▶ Scene edit records

◇ ◇ ◇

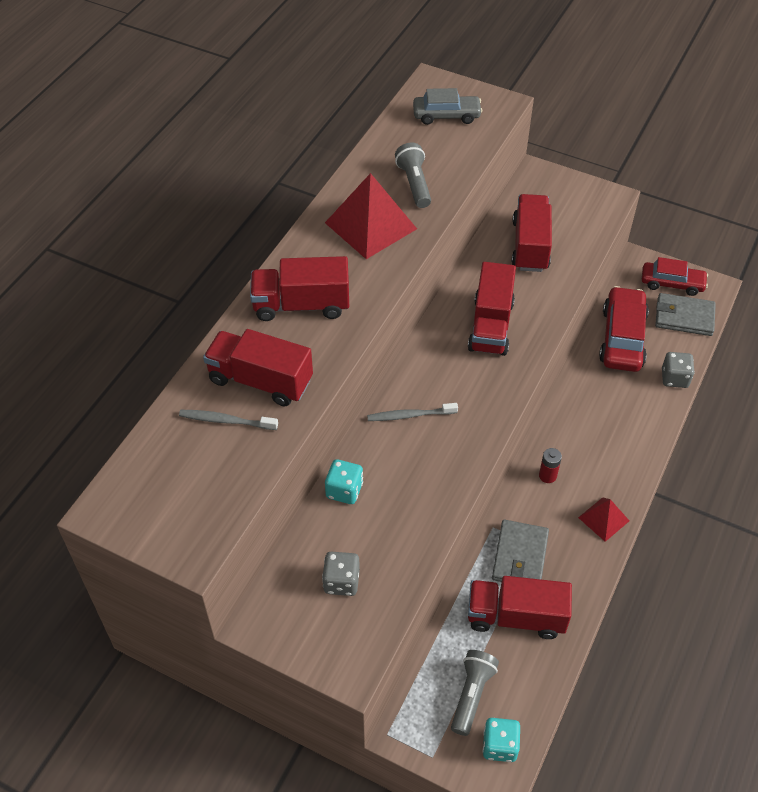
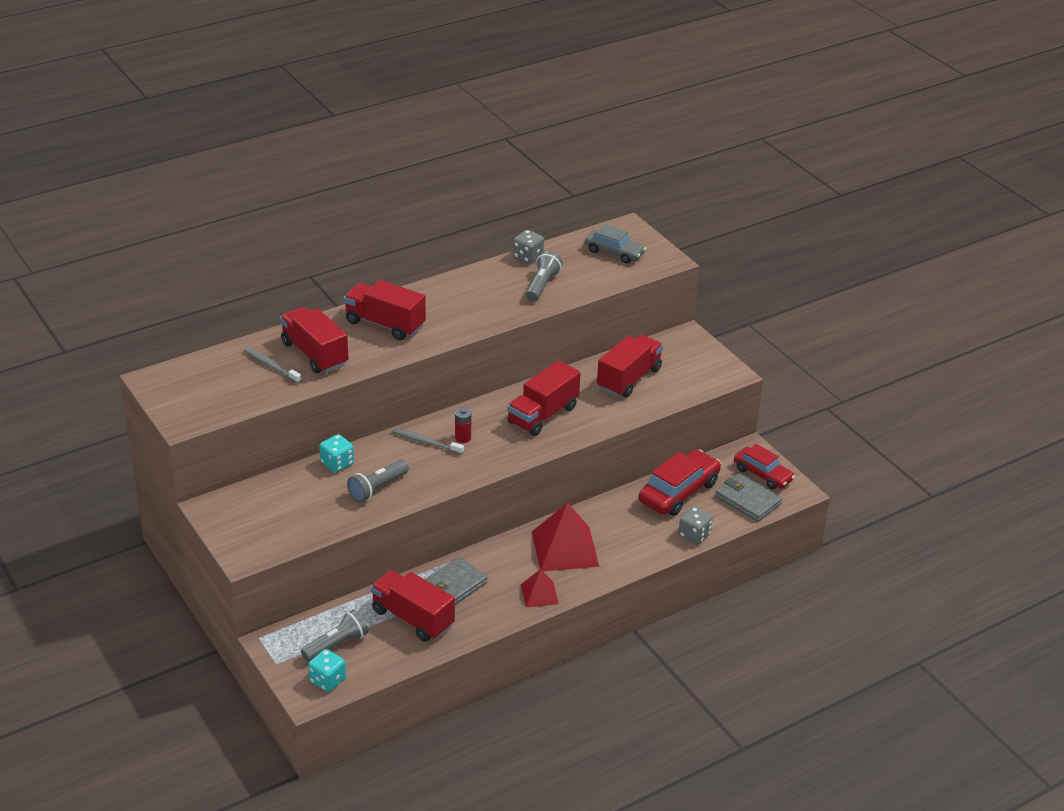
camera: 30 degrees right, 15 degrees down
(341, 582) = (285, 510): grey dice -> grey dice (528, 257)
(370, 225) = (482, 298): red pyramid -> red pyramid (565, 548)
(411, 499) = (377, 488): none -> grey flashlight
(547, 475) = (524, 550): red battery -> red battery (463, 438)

◇ ◇ ◇

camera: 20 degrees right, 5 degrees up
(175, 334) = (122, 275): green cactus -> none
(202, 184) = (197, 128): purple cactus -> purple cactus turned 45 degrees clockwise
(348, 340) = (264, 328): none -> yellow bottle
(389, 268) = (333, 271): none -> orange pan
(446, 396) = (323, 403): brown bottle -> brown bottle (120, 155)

◇ ◇ ◇

▶ Exercise brief
Would you please repeat exactly the lines above, starting at the line with "camera: 30 degrees right, 15 degrees down" and stopping at the line with "(547, 475) = (524, 550): red", both included?

▶ Exercise response
camera: 30 degrees right, 15 degrees down
(341, 582) = (285, 510): grey dice -> grey dice (528, 257)
(370, 225) = (482, 298): red pyramid -> red pyramid (565, 548)
(411, 499) = (377, 488): none -> grey flashlight
(547, 475) = (524, 550): red battery -> red battery (463, 438)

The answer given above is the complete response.